Record extracts below:

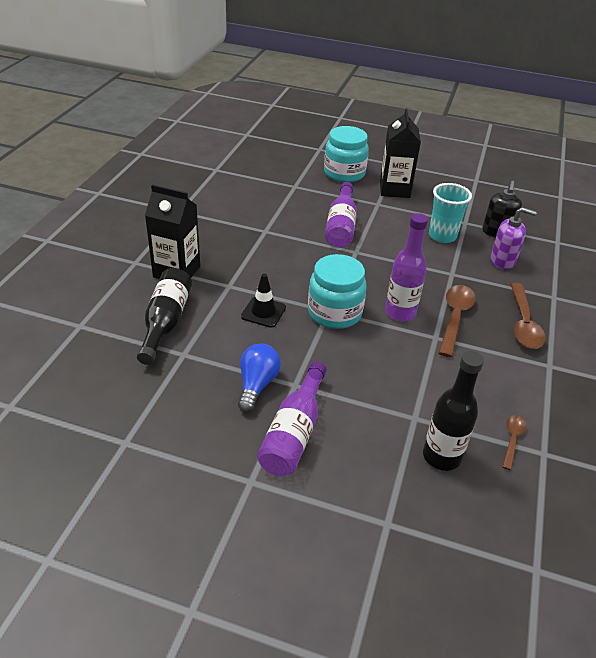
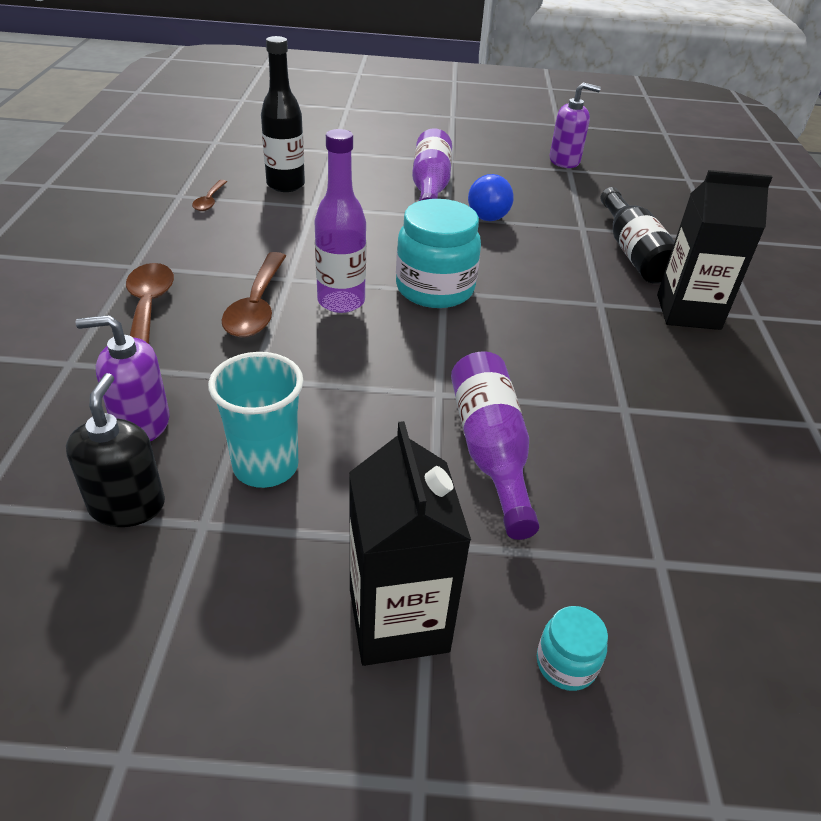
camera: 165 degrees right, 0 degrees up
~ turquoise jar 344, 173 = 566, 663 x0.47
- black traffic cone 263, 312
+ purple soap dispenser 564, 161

End of Record extracts.
Record extracts below:

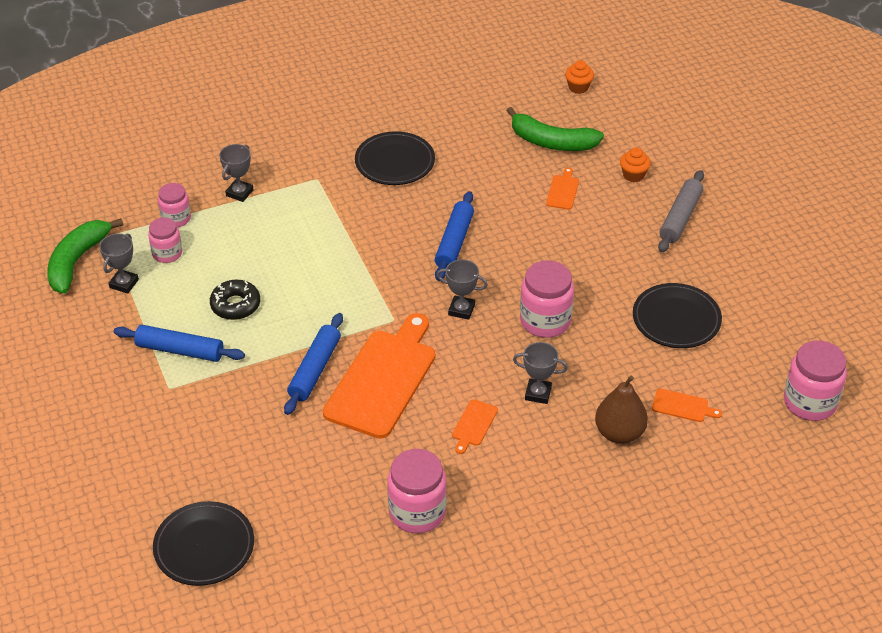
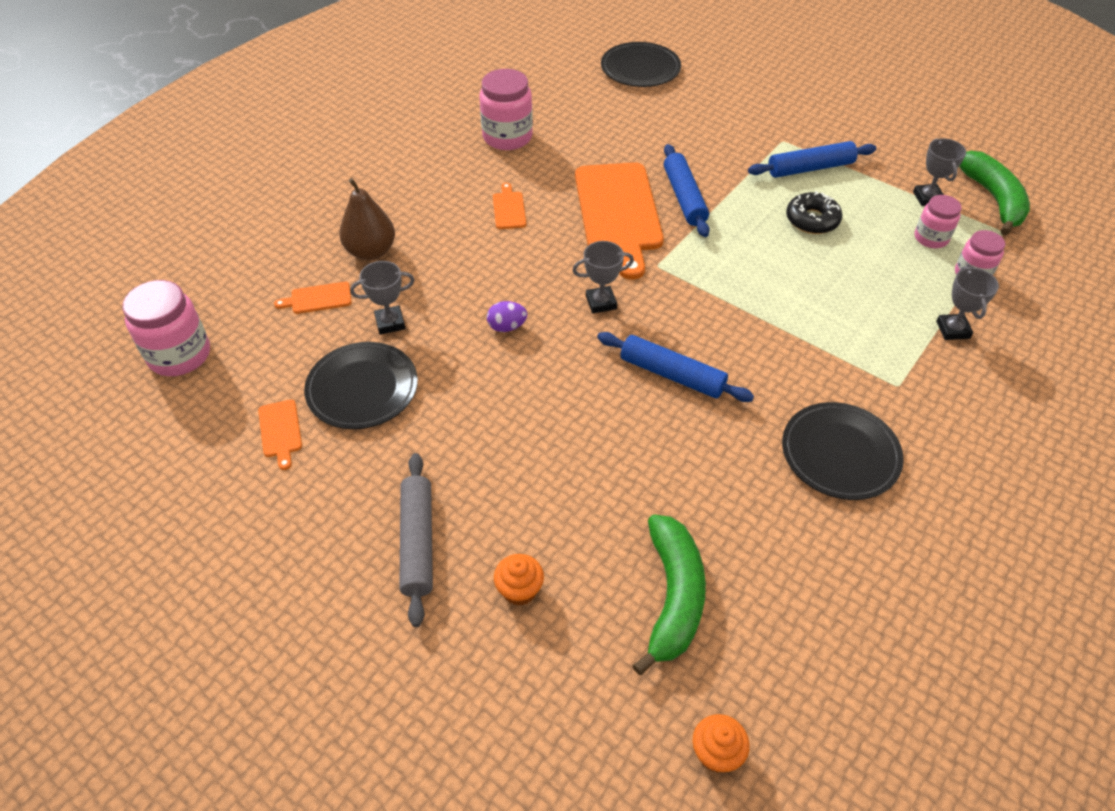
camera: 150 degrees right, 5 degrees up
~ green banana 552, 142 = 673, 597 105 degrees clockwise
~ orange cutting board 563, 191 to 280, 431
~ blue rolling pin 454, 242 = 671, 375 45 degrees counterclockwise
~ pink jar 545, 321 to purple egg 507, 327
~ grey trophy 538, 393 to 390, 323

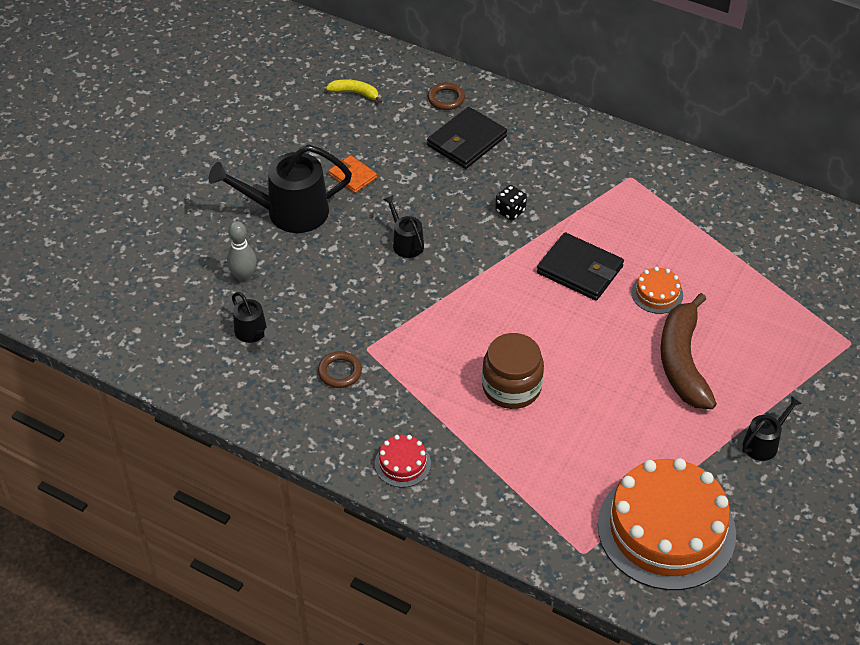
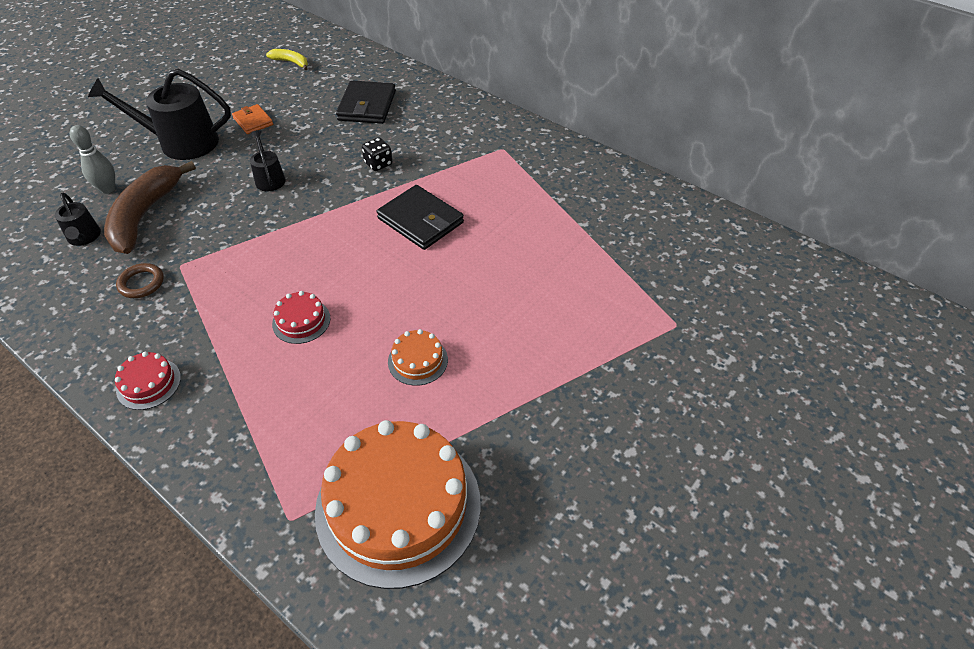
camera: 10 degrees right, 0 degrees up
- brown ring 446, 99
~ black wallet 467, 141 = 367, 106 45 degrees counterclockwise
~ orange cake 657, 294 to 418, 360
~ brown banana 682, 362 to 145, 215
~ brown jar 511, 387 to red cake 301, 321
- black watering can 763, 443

End of Record extracts.

Exercise instructions >>
Send back an exact copy of only the lines from the line with "cake 301, 321" up to and including the line with "- black watering can 763, 443" in the data above.

Solution to the exercise >>
~ brown jar 511, 387 to red cake 301, 321
- black watering can 763, 443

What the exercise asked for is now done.